Exercise goal: For each line in the data that includes "brick", make a copy.

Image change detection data
===

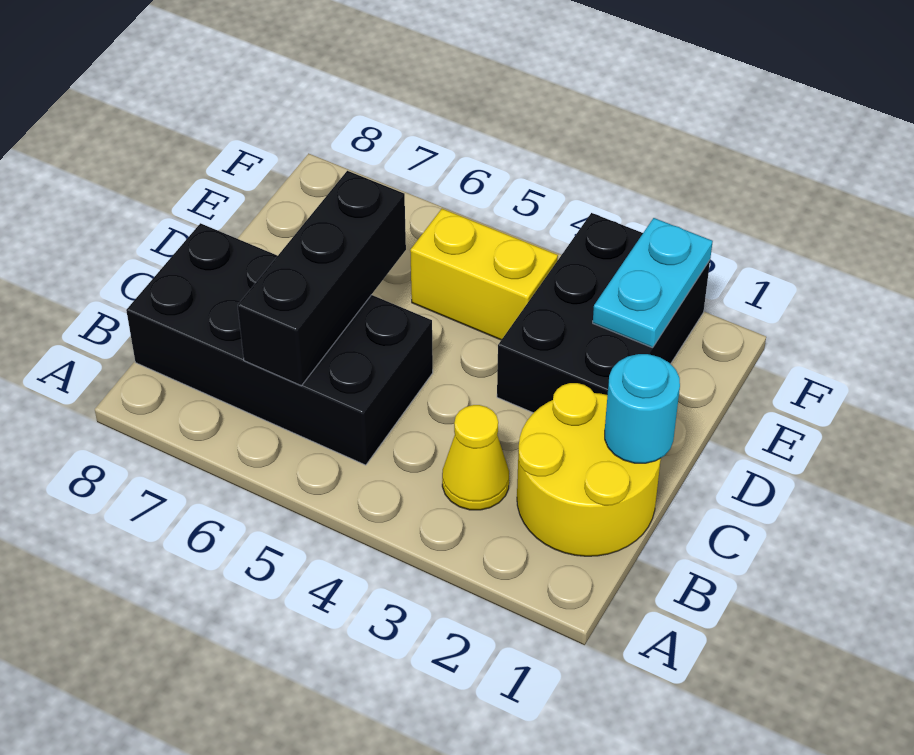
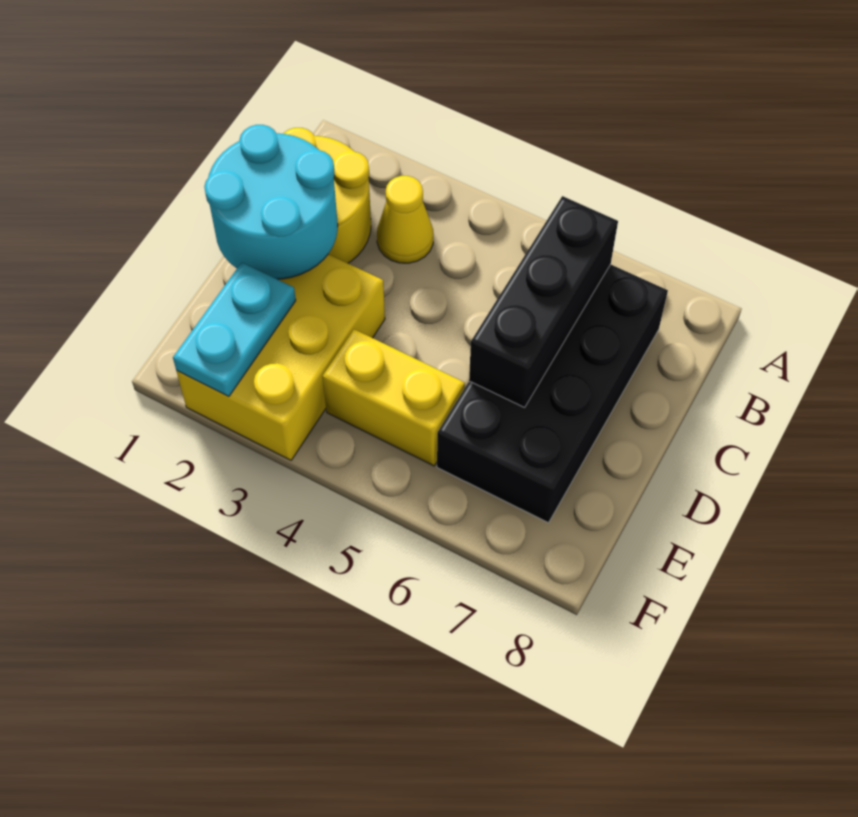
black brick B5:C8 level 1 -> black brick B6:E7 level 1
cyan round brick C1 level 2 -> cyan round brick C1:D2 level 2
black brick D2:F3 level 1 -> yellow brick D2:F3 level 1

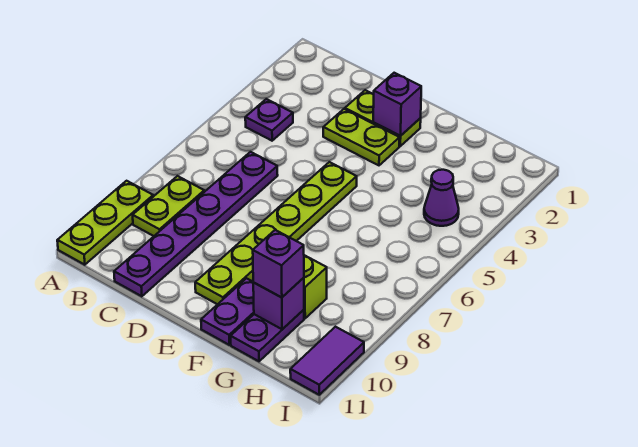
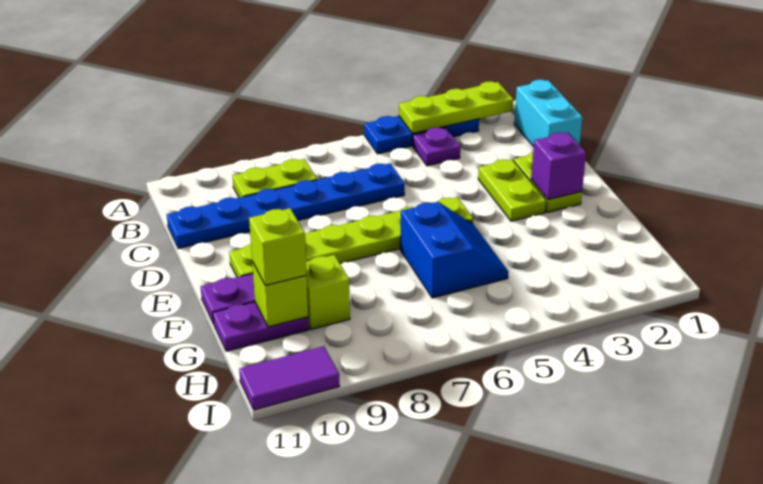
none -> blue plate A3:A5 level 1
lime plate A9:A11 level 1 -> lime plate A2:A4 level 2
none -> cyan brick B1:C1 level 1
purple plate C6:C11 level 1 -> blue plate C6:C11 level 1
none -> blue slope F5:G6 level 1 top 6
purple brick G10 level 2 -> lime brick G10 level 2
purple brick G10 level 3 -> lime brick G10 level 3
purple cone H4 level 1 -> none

===

Task answer:
black brick B5:C8 level 1 -> black brick B6:E7 level 1
cyan round brick C1 level 2 -> cyan round brick C1:D2 level 2
black brick D2:F3 level 1 -> yellow brick D2:F3 level 1
none -> cyan brick B1:C1 level 1
purple brick G10 level 2 -> lime brick G10 level 2
purple brick G10 level 3 -> lime brick G10 level 3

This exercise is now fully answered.